Segment Start: SOURCE DATA

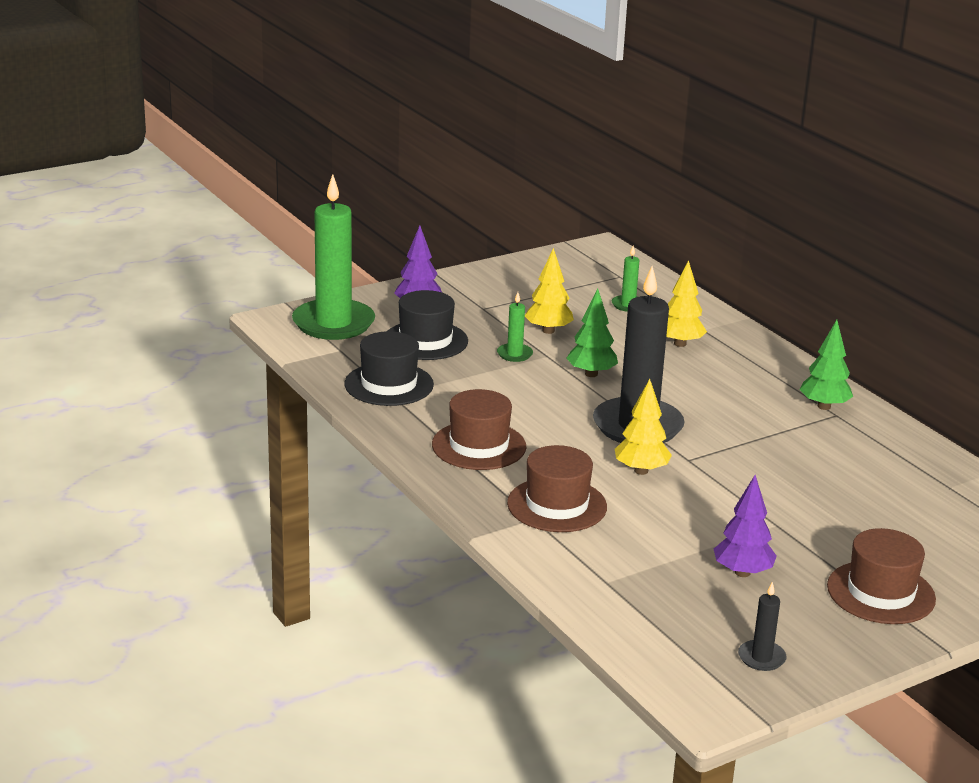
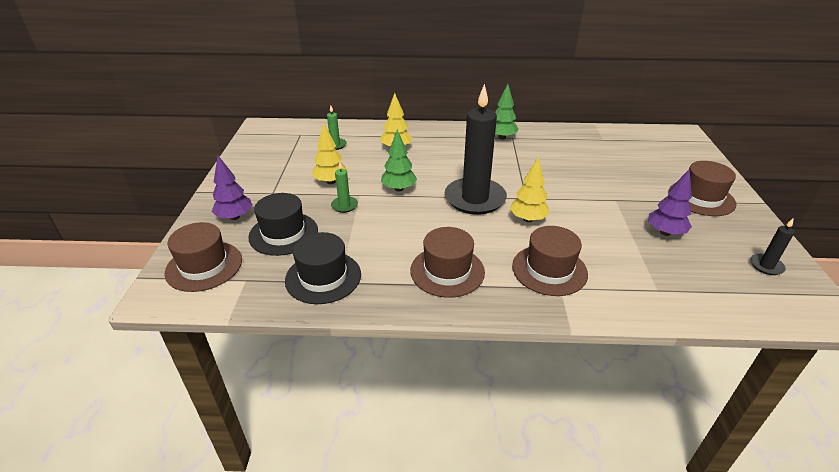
camera: 55 degrees left, 10 degrees up
(333, 323) = (204, 266): green candle -> brown hat

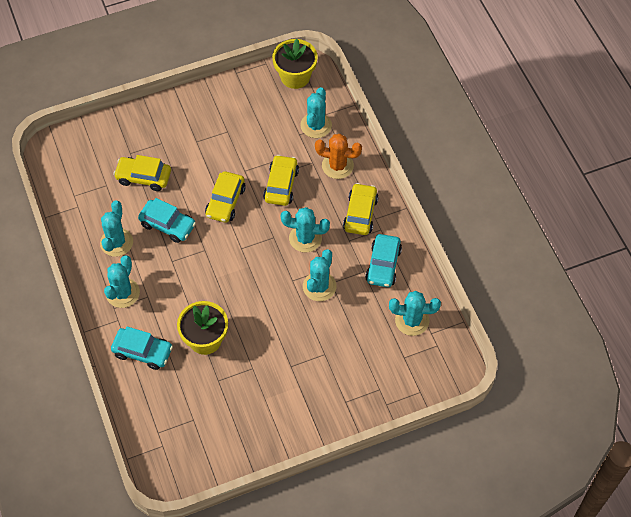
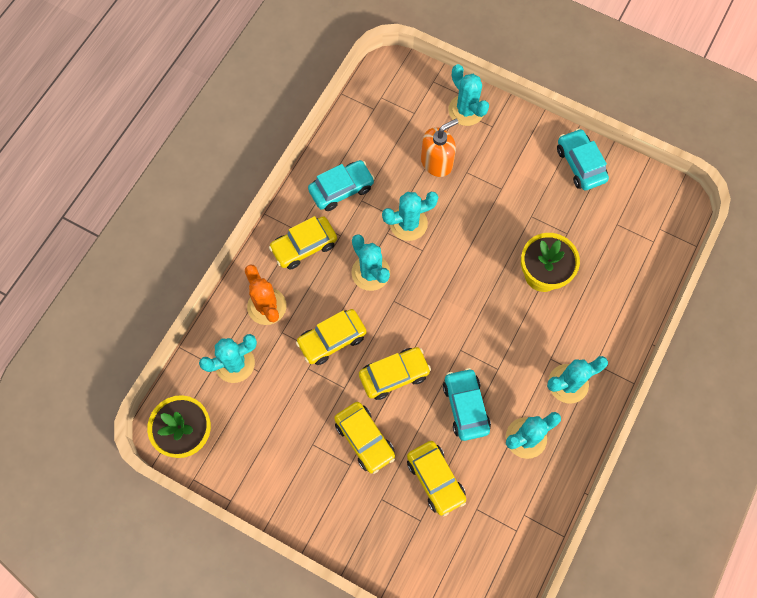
camera: 130 degrees left, 10 degrees up
(143, 352) = (602, 315): turquoise car -> turquoise car (580, 164)
(203, 159) = (364, 439): none -> yellow car
(350, 340) = (437, 162): none -> orange soap dispenser
(412, 320) = (375, 130): turquoise cactus -> turquoise cactus (466, 110)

Segment End: SOURCE DATA

- _PROBLEM REQUIREMENTS_: Go through the listing above, and whenever a line holds the word "left", copy it.

- _ANSWER FOR THE TASK_:
camera: 55 degrees left, 10 degrees up
camera: 130 degrees left, 10 degrees up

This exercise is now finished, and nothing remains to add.